### Activity
Your task is to copy each line of the material that includes "bulb".

### The data
○ ○ ○ ○ ○ ○ ○

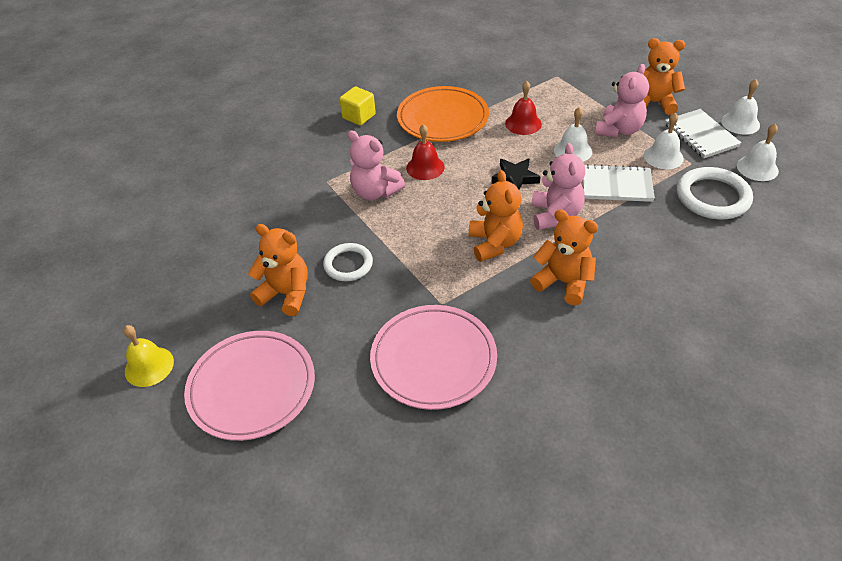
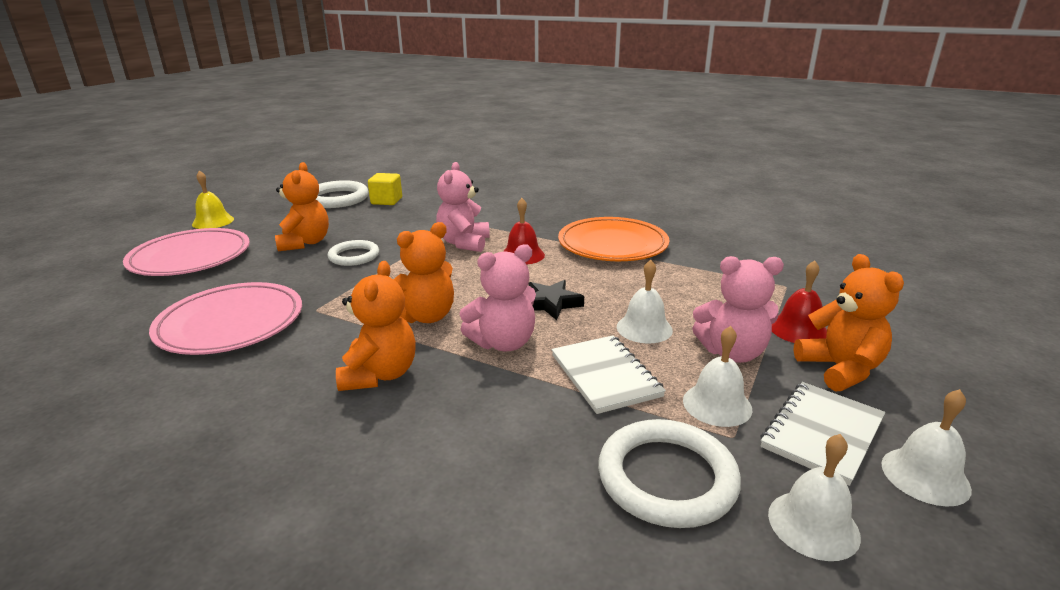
camera: 60 degrees right, 20 degrees down
(174, 253) = (337, 199): none -> white ring
(359, 116) = (569, 212): yellow cube -> yellow cube (386, 201)
(523, 123) = (659, 286): red bell -> red bell (798, 329)

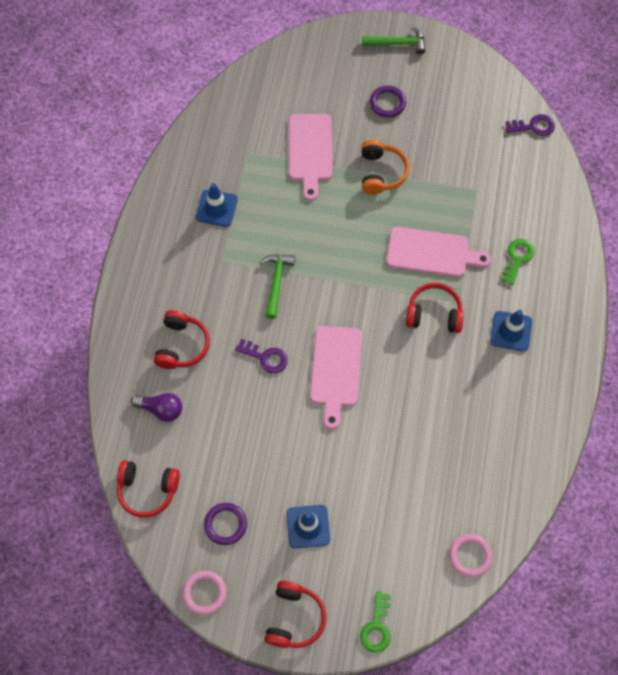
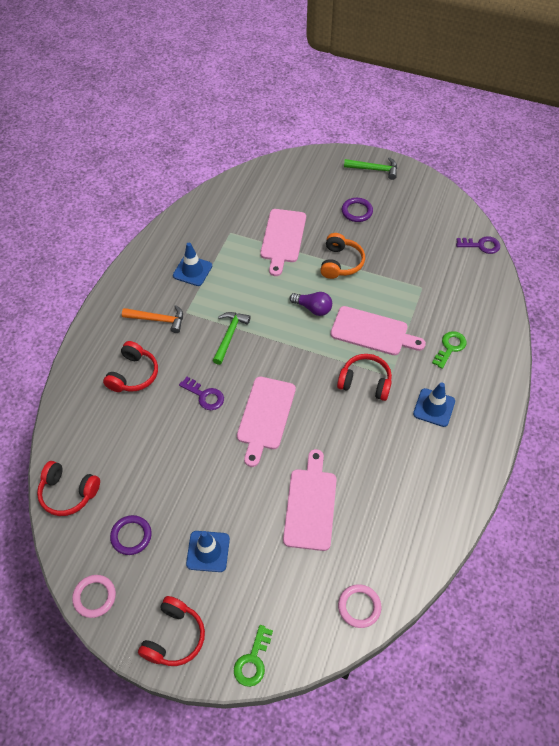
camera: 10 degrees right, 10 degrees down
(161, 409) = (100, 425): purple light bulb -> purple light bulb (313, 308)
(193, 275) = (158, 320): none -> orange hammer
(402, 460) = (310, 505): none -> pink cutting board

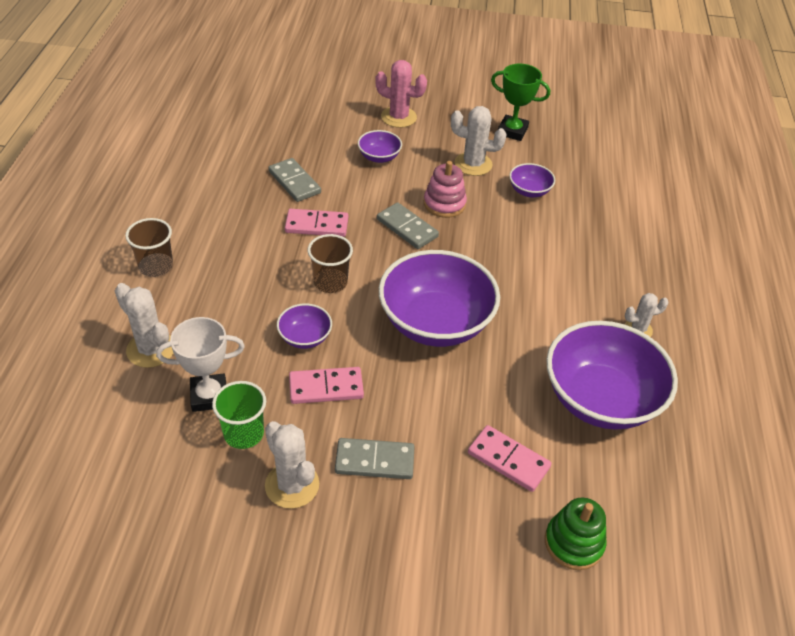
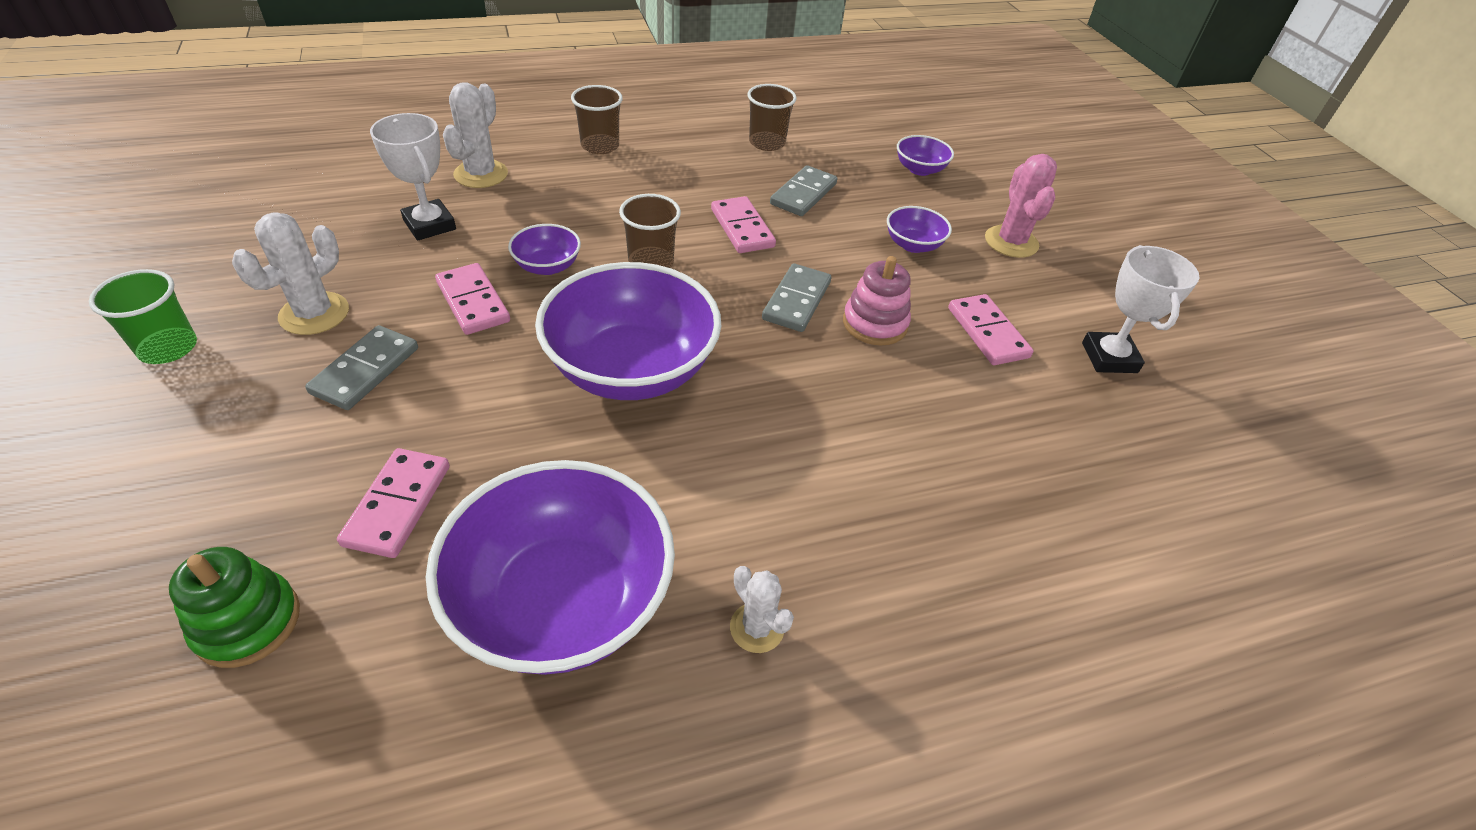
camera: 65 degrees right, 0 degrees up
(216, 175) = (767, 143): none -> brown cup
(244, 433) = (382, 261): green cup -> green cup (168, 348)
(374, 461) = (365, 370): grey domino -> grey domino turned 45 degrees clockwise
(473, 164) = (987, 333): white cactus -> pink domino
(512, 131) = (1109, 357): green trophy -> white trophy
(529, 191) = (986, 407): purple bowl -> purple bowl (920, 169)

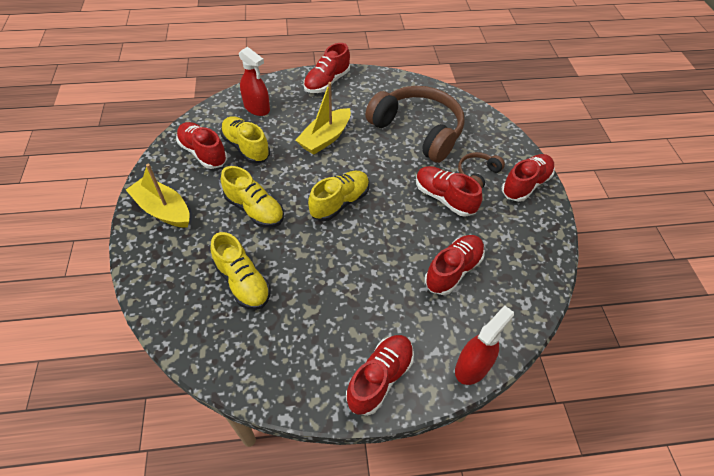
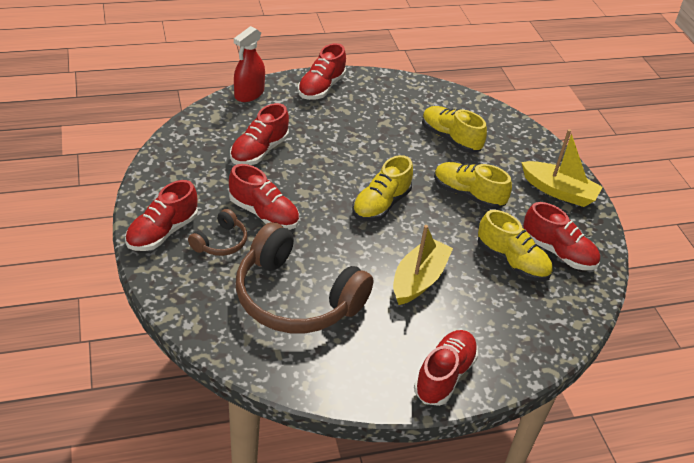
camera: 170 degrees right, 10 degrees down
(257, 108) = (527, 320): red spray bottle -> none

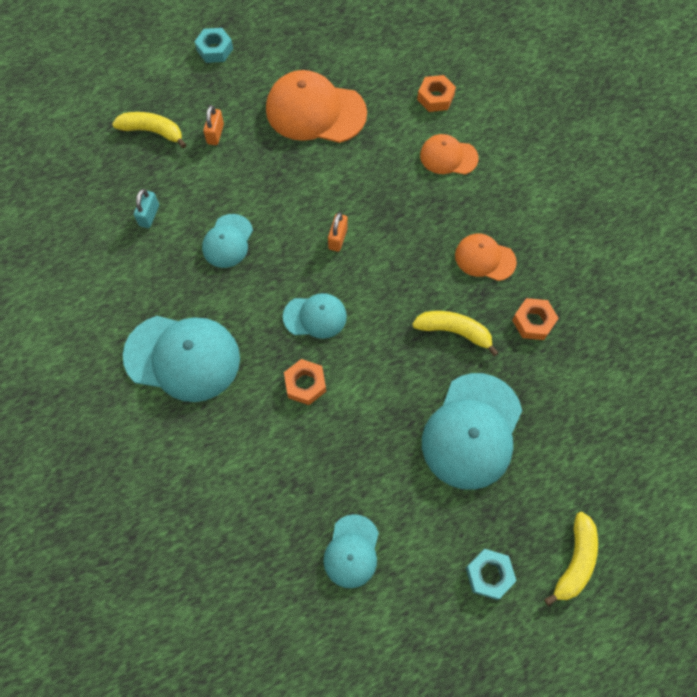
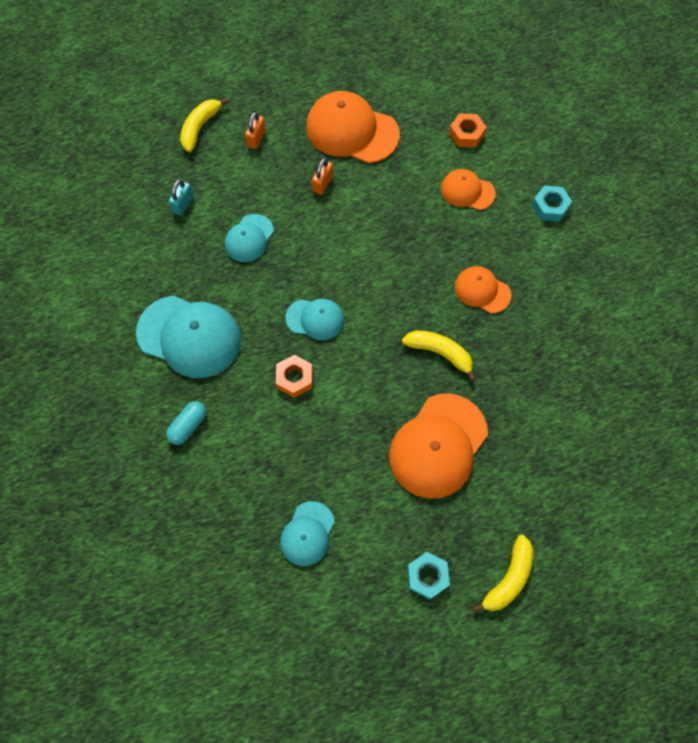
camera: 10 degrees right, 0 degrees up
(152, 131) = (200, 128): yellow banana -> yellow banana turned 90 degrees counterclockwise
(199, 455) = (188, 426): none -> turquoise capsule
(215, 49) = (270, 60): turquoise nut -> turquoise nut (550, 207)
(338, 238) = (349, 251): orange padlock -> orange padlock (323, 183)
(472, 431) = (438, 445): turquoise cap -> orange cap
(533, 322) = (515, 356): orange nut -> none

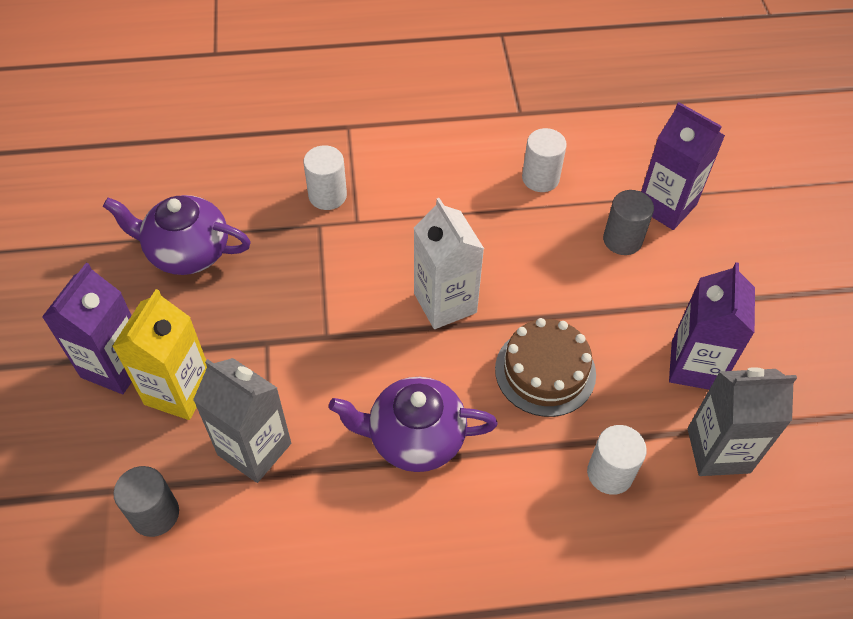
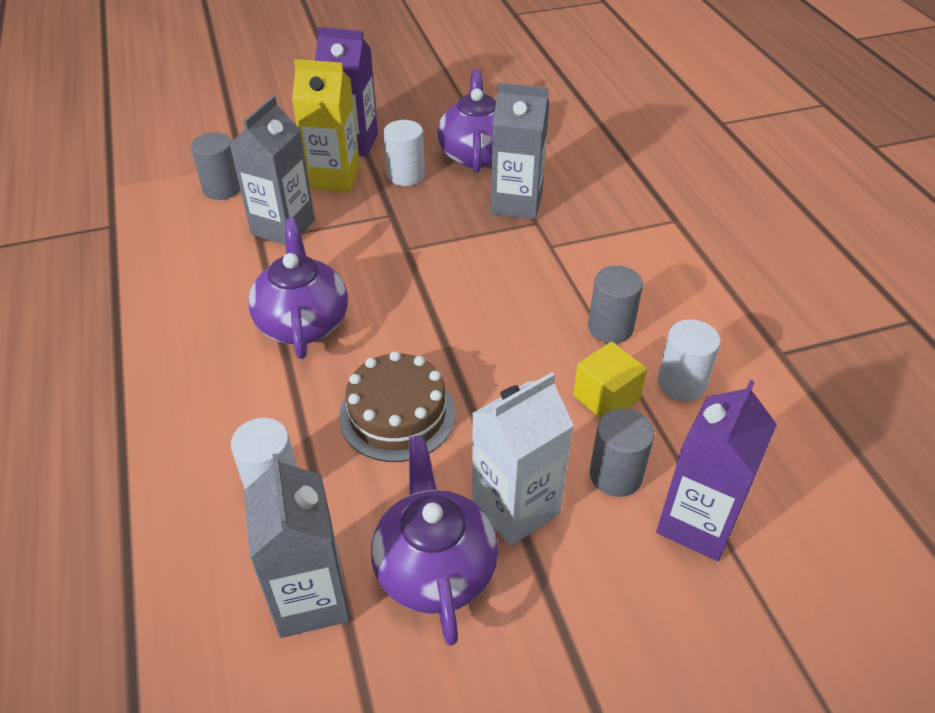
camera: 80 degrees right, 10 degrees down
(284, 234) = (516, 203): none -> grey carton
(327, 196) = (575, 221): white cylinder -> white cylinder (406, 175)
(445, 303) = (467, 323): white carton -> white carton (515, 508)
(472, 205) = (610, 328): none -> grey cylinder
(548, 227) = (606, 398): none -> yellow cube
(695, 365) = (434, 567): purple carton -> purple teapot

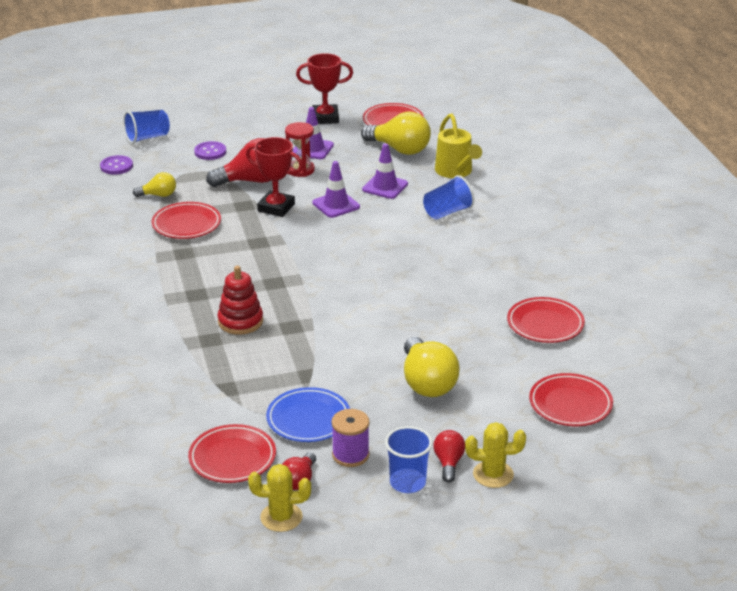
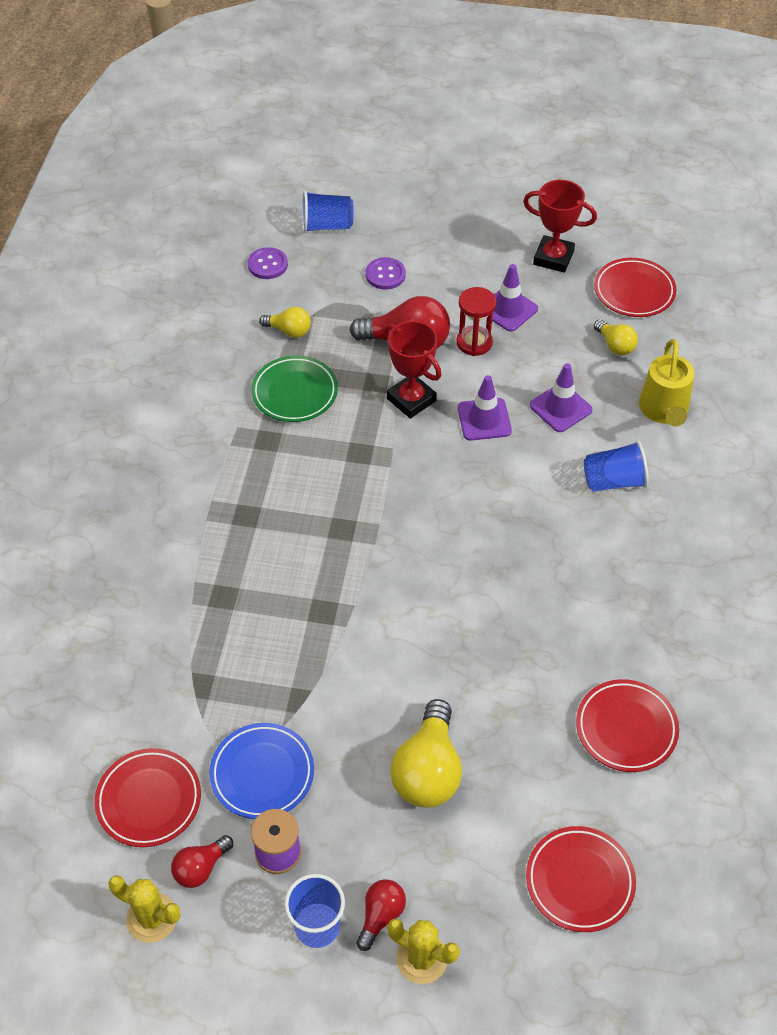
camera: 25 degrees right, 20 degrees up
(186, 224) = (295, 393): red plate -> green plate
(240, 321) = (271, 580): red stacking toy -> none
(399, 149) = (615, 345): yellow light bulb -> yellow light bulb, size x0.54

○ ○ ○ ○ ○ ○ ○

### Answer to the exercise
(161, 409) = (100, 425): purple light bulb -> purple light bulb (313, 308)
(399, 149) = (615, 345): yellow light bulb -> yellow light bulb, size x0.54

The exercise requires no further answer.